Display each line of the rows below that contains the string "clef".

Extracted records
──────────

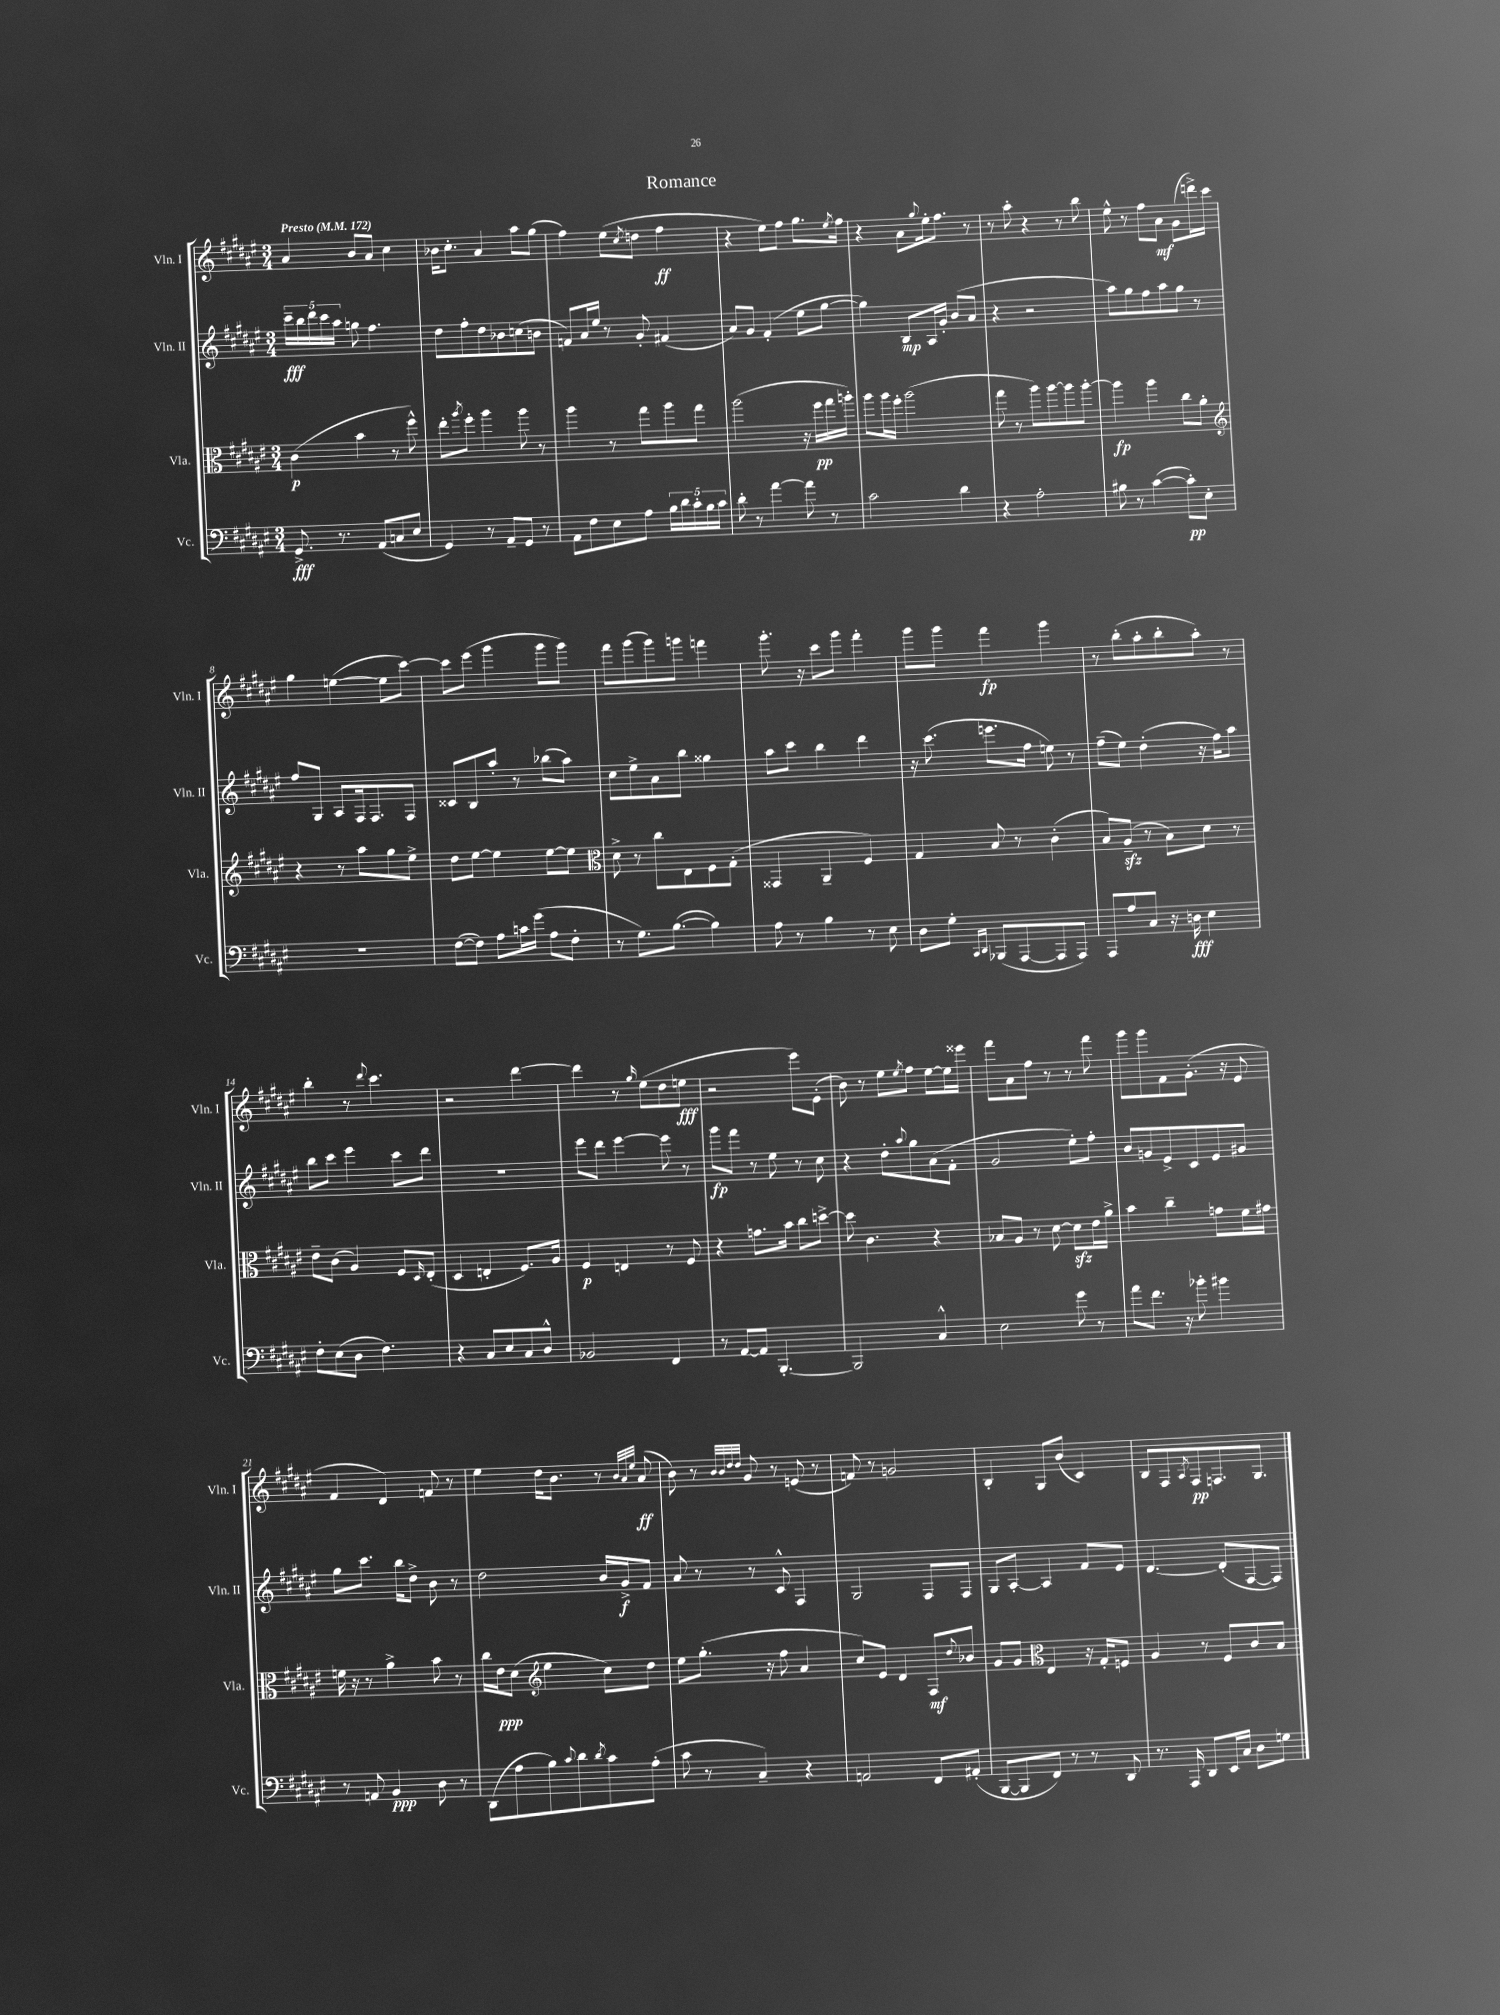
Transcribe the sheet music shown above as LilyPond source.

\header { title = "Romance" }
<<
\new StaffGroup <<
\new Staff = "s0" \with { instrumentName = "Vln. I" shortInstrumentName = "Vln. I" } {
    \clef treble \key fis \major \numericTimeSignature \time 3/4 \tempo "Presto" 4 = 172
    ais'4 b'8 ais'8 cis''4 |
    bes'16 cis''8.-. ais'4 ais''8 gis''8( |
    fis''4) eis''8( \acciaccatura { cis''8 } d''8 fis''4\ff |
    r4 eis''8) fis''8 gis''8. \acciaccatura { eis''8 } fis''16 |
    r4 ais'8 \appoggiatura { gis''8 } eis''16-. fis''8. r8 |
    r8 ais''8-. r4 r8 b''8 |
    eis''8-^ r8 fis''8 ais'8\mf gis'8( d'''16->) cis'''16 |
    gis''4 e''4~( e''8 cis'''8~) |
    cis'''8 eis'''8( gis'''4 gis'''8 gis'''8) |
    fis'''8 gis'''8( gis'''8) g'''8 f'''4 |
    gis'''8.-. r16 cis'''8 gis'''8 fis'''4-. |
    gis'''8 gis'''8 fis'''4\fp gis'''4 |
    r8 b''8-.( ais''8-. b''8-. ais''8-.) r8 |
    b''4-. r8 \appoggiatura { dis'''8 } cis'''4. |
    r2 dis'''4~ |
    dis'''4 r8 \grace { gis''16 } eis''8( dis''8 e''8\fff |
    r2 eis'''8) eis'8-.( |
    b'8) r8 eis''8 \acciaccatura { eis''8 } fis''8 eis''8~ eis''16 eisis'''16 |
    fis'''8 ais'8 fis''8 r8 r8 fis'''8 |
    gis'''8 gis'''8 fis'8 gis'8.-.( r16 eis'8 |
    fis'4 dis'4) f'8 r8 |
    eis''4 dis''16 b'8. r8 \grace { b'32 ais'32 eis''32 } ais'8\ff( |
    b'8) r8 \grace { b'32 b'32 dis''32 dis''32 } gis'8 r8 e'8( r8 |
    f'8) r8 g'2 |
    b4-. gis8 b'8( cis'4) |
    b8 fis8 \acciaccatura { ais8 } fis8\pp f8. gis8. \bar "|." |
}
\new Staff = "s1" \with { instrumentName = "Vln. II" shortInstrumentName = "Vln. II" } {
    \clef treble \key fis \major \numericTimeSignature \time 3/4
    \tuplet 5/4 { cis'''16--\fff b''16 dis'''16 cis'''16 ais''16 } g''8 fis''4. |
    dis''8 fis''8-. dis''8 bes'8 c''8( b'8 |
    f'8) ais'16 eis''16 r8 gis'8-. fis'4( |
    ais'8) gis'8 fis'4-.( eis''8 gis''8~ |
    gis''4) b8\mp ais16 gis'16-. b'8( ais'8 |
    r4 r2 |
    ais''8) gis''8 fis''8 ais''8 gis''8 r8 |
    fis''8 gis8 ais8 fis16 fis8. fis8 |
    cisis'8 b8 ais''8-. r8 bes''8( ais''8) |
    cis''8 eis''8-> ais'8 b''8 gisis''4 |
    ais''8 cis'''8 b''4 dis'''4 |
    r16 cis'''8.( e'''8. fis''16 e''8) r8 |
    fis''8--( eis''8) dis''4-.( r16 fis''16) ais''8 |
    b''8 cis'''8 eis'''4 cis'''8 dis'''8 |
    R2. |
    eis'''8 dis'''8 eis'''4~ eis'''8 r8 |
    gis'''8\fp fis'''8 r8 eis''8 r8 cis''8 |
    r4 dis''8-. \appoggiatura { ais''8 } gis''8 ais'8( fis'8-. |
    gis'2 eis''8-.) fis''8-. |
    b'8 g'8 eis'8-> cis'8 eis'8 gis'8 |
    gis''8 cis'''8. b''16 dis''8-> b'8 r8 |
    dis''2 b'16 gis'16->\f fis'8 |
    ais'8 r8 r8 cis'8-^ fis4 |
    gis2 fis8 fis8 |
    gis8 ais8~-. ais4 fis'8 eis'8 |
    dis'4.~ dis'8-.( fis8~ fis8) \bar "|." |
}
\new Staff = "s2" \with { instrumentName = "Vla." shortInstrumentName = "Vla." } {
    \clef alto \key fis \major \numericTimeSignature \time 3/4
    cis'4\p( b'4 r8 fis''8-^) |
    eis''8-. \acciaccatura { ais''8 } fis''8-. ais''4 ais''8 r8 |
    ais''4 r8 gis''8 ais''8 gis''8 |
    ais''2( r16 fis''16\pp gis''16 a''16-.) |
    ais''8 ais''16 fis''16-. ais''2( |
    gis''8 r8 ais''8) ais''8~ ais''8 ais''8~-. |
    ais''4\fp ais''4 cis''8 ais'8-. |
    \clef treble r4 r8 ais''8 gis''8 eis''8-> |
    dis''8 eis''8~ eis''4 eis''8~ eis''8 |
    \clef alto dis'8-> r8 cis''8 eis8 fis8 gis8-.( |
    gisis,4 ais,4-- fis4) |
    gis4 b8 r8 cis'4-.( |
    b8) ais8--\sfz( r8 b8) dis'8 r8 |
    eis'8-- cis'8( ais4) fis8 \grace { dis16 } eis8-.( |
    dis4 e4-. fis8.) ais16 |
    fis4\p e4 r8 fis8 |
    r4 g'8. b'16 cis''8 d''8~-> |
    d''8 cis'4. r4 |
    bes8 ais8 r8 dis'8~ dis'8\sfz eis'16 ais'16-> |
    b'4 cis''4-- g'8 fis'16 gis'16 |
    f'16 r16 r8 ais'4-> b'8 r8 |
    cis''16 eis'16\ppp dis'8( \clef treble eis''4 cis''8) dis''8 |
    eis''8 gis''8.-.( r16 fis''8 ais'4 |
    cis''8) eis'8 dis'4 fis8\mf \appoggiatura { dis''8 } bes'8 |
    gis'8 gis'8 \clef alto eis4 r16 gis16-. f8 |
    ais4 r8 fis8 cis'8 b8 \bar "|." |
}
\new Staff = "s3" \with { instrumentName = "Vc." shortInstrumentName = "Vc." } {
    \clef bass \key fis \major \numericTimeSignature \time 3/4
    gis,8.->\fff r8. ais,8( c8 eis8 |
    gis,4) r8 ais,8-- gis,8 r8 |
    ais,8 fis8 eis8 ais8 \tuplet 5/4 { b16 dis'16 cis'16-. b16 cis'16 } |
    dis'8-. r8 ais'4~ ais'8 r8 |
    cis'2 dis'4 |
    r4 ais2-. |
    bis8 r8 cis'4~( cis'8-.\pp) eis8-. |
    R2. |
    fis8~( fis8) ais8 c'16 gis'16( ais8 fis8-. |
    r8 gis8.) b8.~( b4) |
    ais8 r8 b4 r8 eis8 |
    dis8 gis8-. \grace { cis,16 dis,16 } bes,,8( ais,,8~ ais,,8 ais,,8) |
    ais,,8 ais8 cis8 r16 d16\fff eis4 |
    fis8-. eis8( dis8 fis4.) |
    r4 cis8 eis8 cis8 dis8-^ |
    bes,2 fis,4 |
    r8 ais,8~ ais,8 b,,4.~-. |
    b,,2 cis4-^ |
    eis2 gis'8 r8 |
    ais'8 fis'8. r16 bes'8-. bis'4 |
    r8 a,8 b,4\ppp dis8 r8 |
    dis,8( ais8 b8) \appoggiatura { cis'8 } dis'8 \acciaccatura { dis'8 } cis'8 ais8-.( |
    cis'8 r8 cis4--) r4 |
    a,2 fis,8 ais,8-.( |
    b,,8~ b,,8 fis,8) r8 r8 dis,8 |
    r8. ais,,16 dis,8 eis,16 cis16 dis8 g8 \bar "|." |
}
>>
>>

──────────

#### ANSWER BELOW:
    \clef treble \key fis \major \numericTimeSignature \time 3/4 \tempo "Presto" 4 = 172
    \clef treble \key fis \major \numericTimeSignature \time 3/4
    \clef alto \key fis \major \numericTimeSignature \time 3/4
    \clef treble r4 r8 ais''8 gis''8 eis''8-> |
    \clef alto dis'8-> r8 cis''8 eis8 fis8 gis8-.( |
    cis''16 eis'16\ppp dis'8( \clef treble eis''4 cis''8) dis''8 |
    gis'8 gis'8 \clef alto eis4 r16 gis16-. f8 |
    \clef bass \key fis \major \numericTimeSignature \time 3/4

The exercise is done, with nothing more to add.